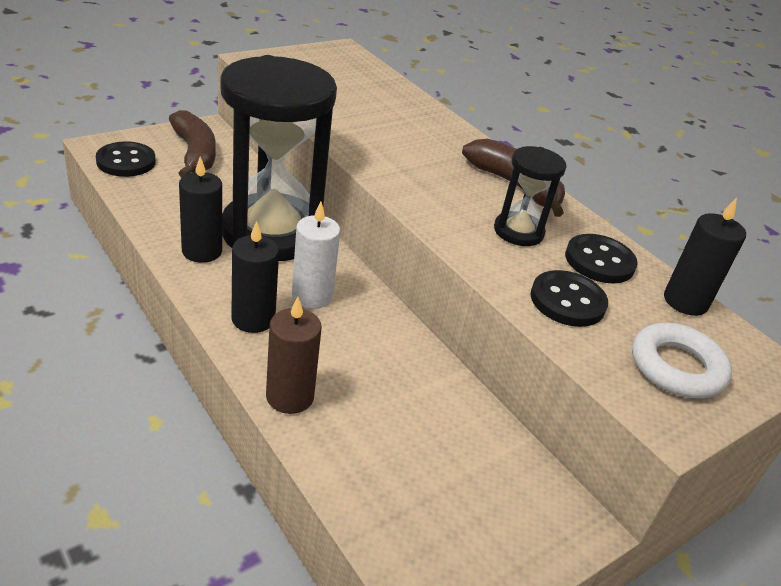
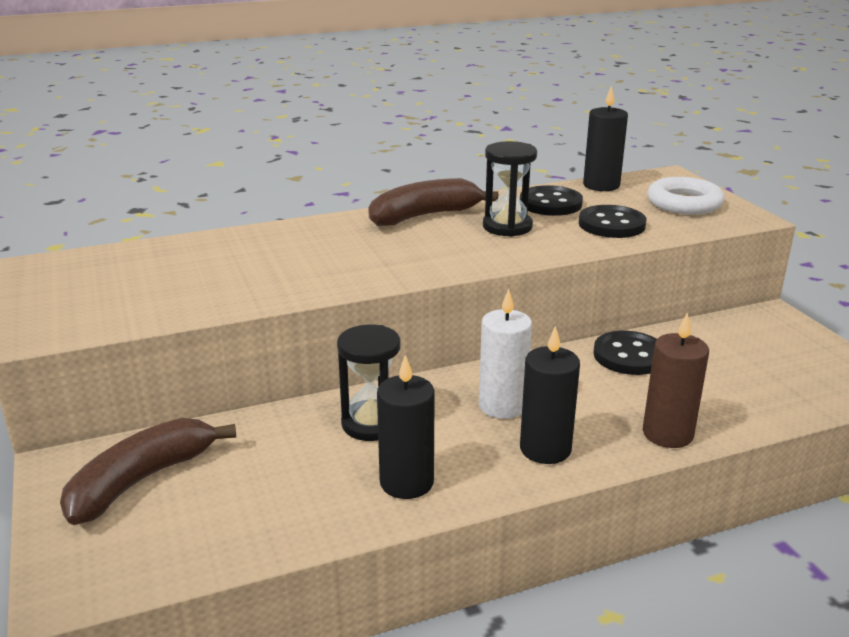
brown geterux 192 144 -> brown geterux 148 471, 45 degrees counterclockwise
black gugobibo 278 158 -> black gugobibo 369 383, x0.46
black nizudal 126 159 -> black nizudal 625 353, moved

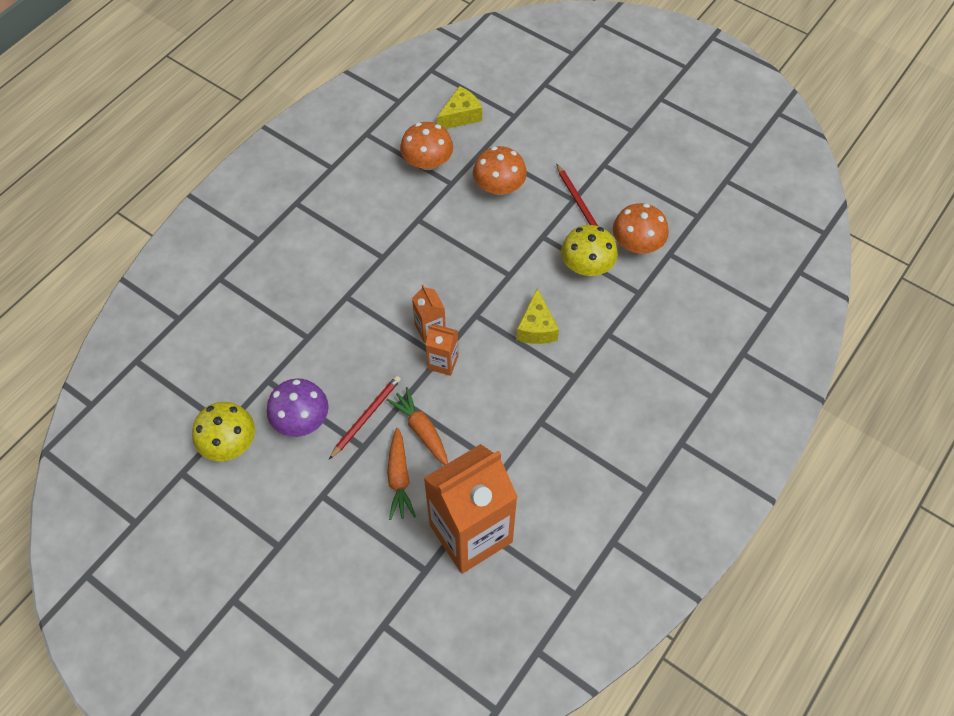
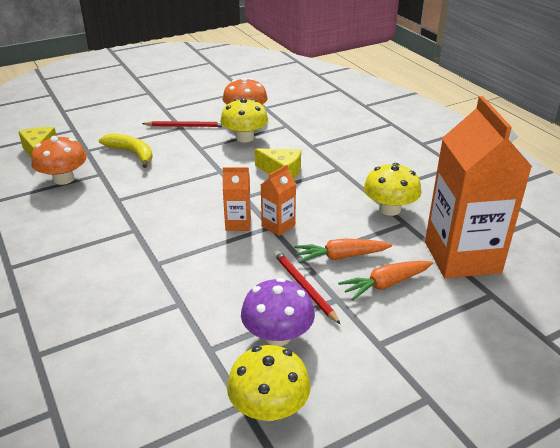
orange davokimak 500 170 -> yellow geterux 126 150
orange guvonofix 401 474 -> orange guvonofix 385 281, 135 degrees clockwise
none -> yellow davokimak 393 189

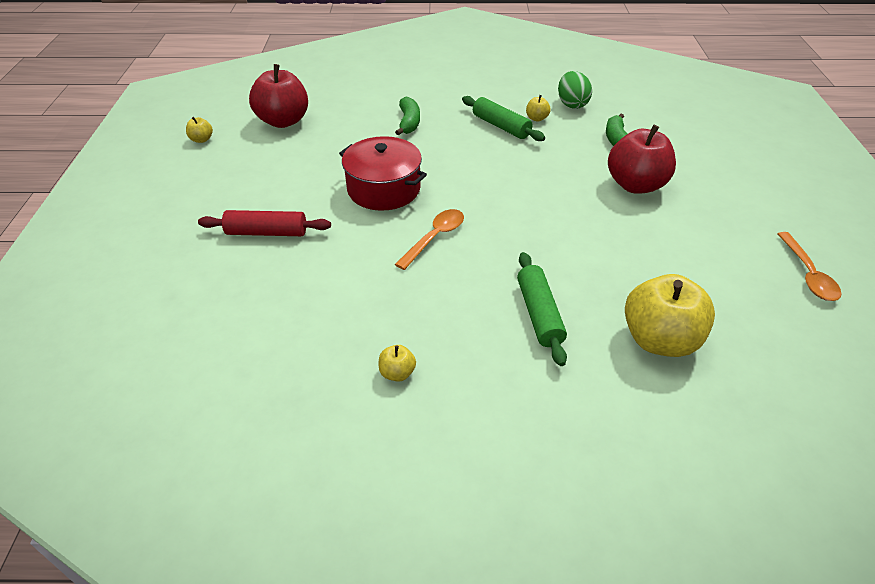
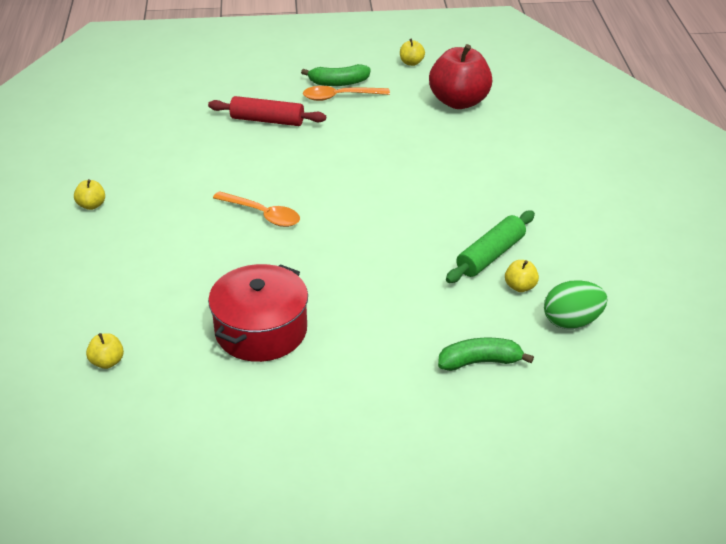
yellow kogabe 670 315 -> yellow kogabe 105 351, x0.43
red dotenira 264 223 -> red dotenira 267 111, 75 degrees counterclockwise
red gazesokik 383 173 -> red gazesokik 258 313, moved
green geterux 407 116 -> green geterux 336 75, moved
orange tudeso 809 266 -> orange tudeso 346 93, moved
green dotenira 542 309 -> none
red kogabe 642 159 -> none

★ ★ ★ ★

> **INSTRUCTIONS TO FOLLOW**
Copy the records above exactly. The pictures are not part of the copy.

> **ANSWER SECTION**
brown geterux 192 144 -> brown geterux 148 471, 45 degrees counterclockwise
black gugobibo 278 158 -> black gugobibo 369 383, x0.46
black nizudal 126 159 -> black nizudal 625 353, moved

orange davokimak 500 170 -> yellow geterux 126 150
orange guvonofix 401 474 -> orange guvonofix 385 281, 135 degrees clockwise
none -> yellow davokimak 393 189

yellow kogabe 670 315 -> yellow kogabe 105 351, x0.43
red dotenira 264 223 -> red dotenira 267 111, 75 degrees counterclockwise
red gazesokik 383 173 -> red gazesokik 258 313, moved
green geterux 407 116 -> green geterux 336 75, moved
orange tudeso 809 266 -> orange tudeso 346 93, moved
green dotenira 542 309 -> none
red kogabe 642 159 -> none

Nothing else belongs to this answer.